## What the task requires
Scan the records for the string "grey" and copy every line that holds it.
** Opening Dataset records block **
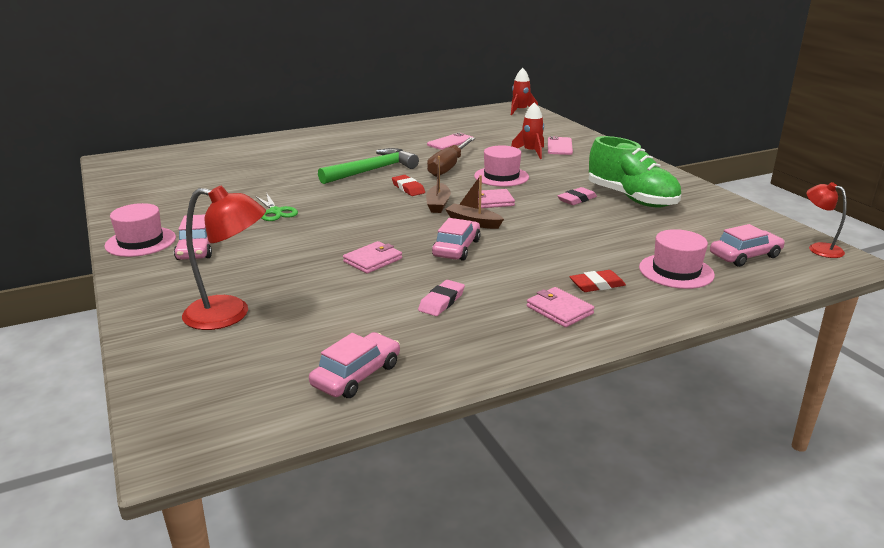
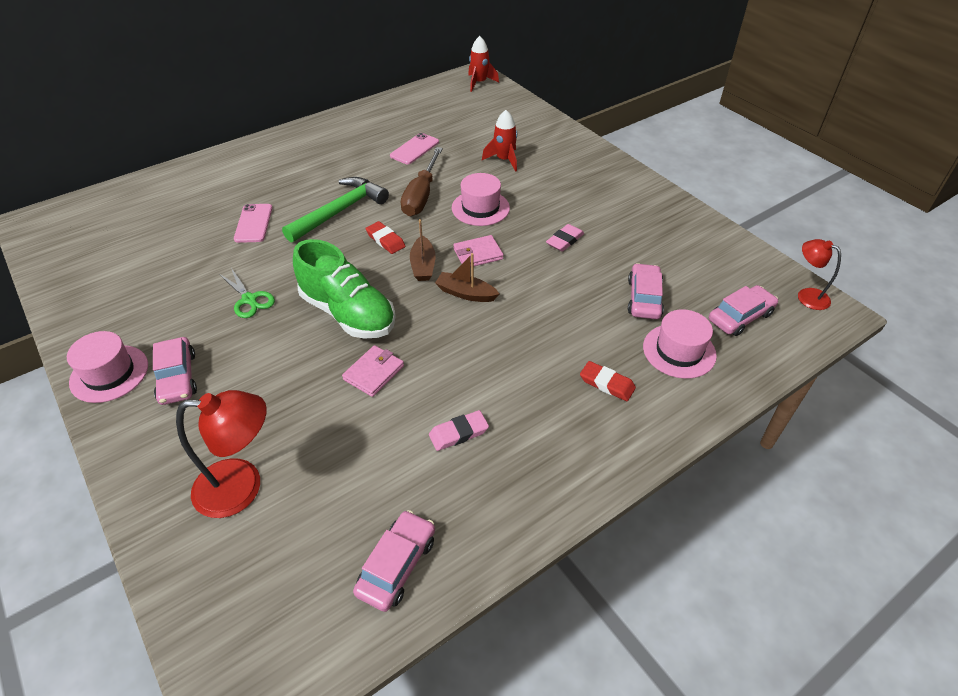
camera: 10 degrees left, 20 degrees up
(441, 301) = (458, 433): pink eraser -> pink eraser turned 45 degrees clockwise
(456, 248) = (457, 341): pink car -> pink car (644, 298)
(559, 146) = (532, 146): pink phone -> pink phone (253, 223)
(559, 310) = (577, 430): pink wallet -> none
(597, 285) = (607, 383): red eraser -> red eraser turned 60 degrees clockwise
(631, 198) = (619, 232): green shoe -> green shoe (348, 313)

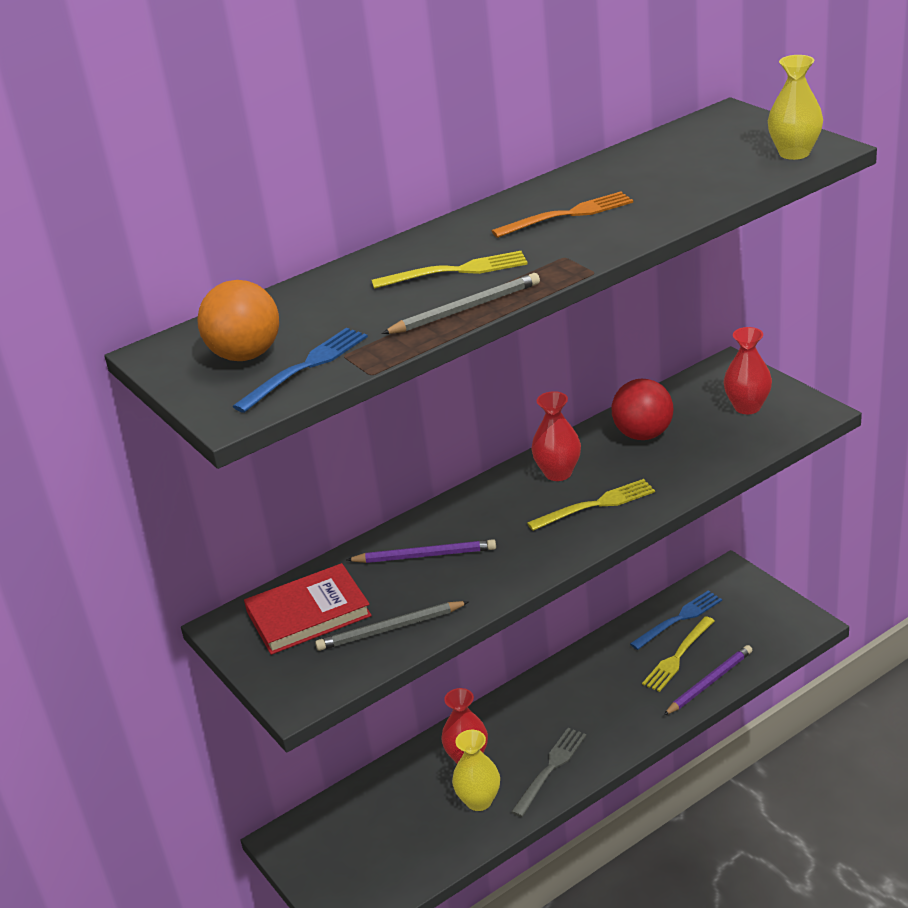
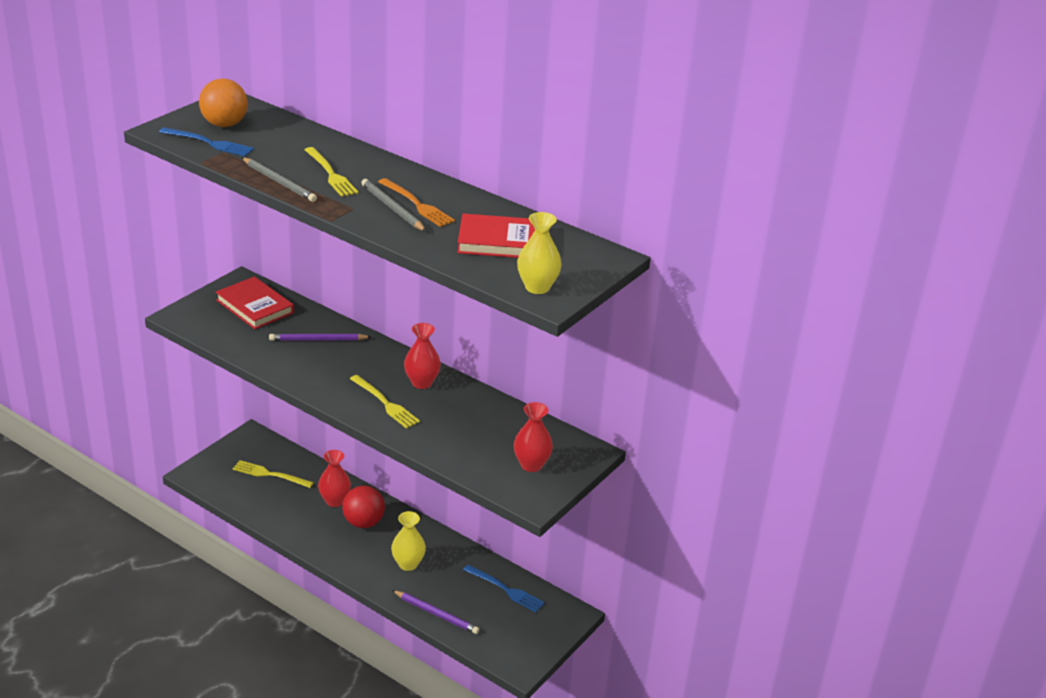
camera: 65 degrees right, 0 degrees up
(390, 629) = (242, 338): grey pencil -> grey pencil (392, 208)
(424, 555) = (318, 340): purple pencil -> purple pencil turned 105 degrees clockwise
(479, 800) = (296, 512): yellow vase -> yellow vase (408, 564)
(551, 768) = (331, 542): grey fork -> none
(643, 434) = (480, 416): red ball -> red ball (363, 522)
(677, 657) = (461, 593): yellow fork -> yellow fork (269, 474)
(680, 169) = (501, 241): none -> red book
** Closing Dataset records block **
## Solution for this task
(390, 629) = (242, 338): grey pencil -> grey pencil (392, 208)
(551, 768) = (331, 542): grey fork -> none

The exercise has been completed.